# What you have to do:
Gather the lines below that include the string "AUDIO", copying each in full.

# Raw data:
- - - - -

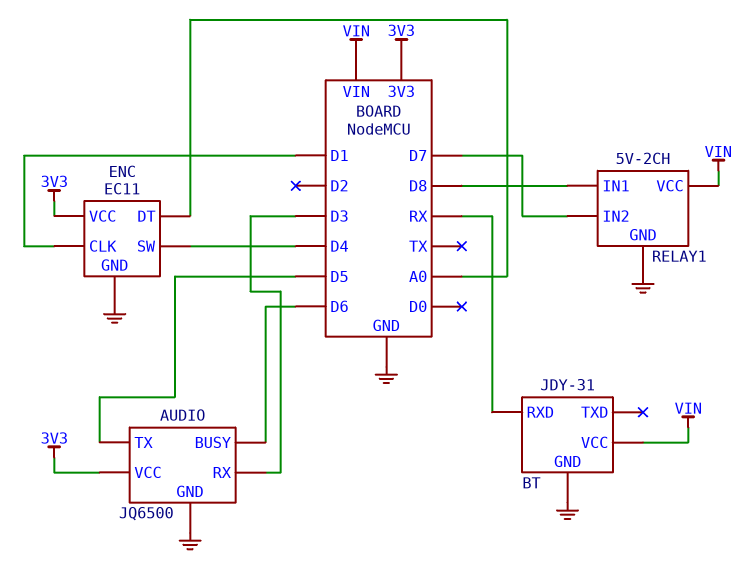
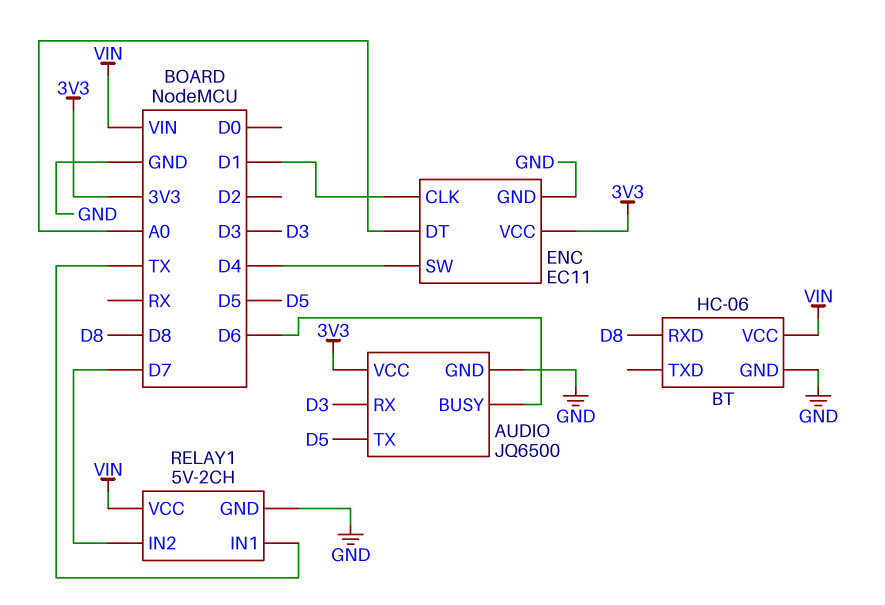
BT: JDY-31 -> HC-06
BT pin RXD: RX -> D8
RELAY1 pin IN1: D8 -> TX

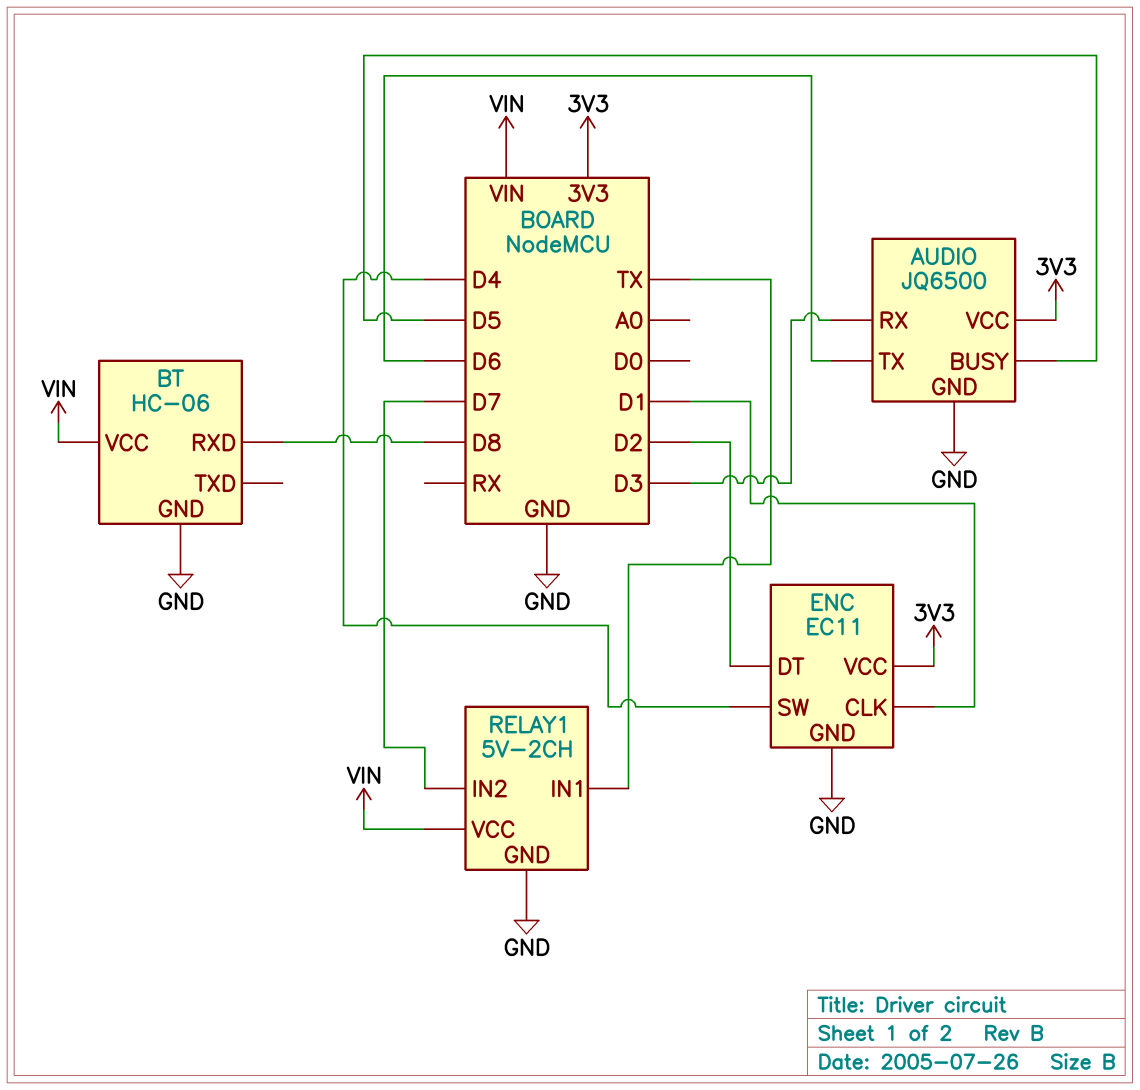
AUDIO pin BUSY: D6 -> D5
AUDIO pin TX: D5 -> D6
ENC pin DT: A0 -> D2

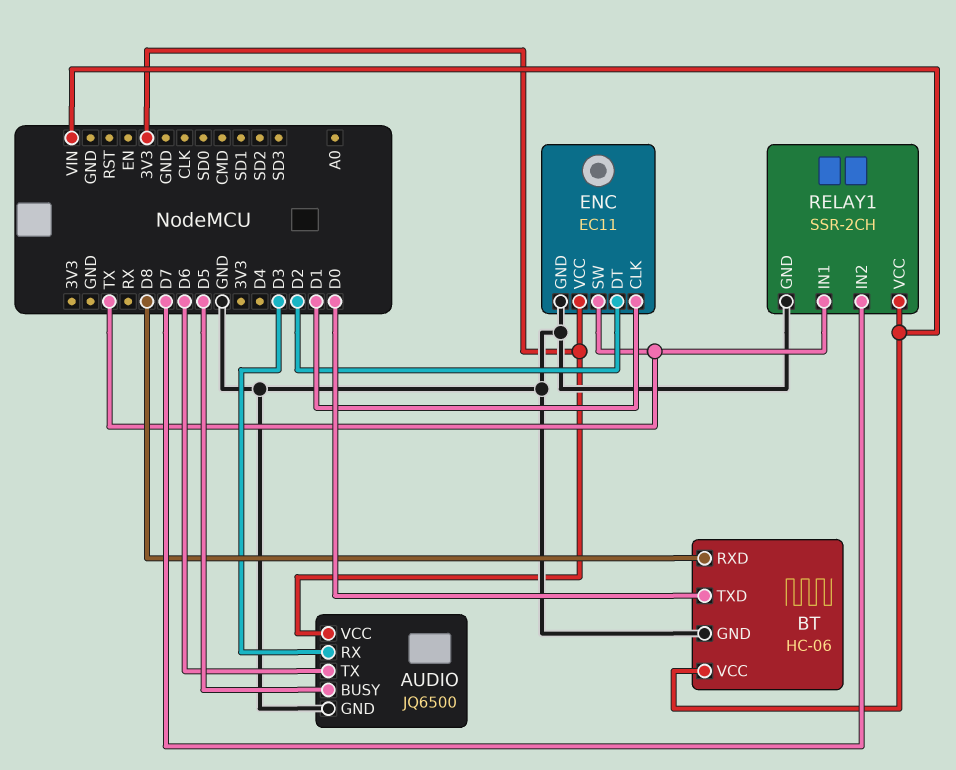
BT pin TXD: none -> D0
ENC pin SW: D4 -> TX
RELAY1: 5V-2CH -> SSR-2CH

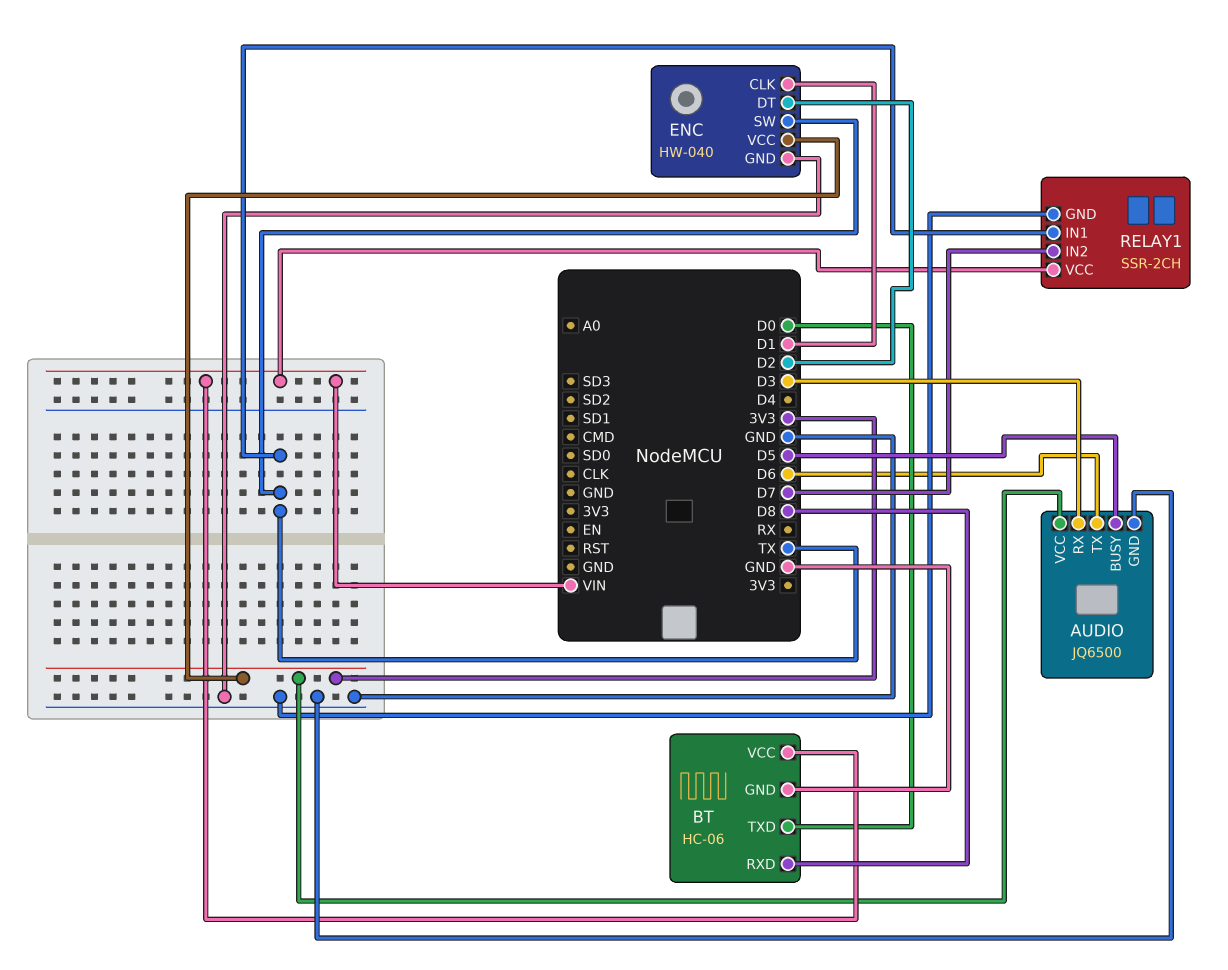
ENC: EC11 -> HW-040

- - - - -

# Task solution:
AUDIO pin BUSY: D6 -> D5
AUDIO pin TX: D5 -> D6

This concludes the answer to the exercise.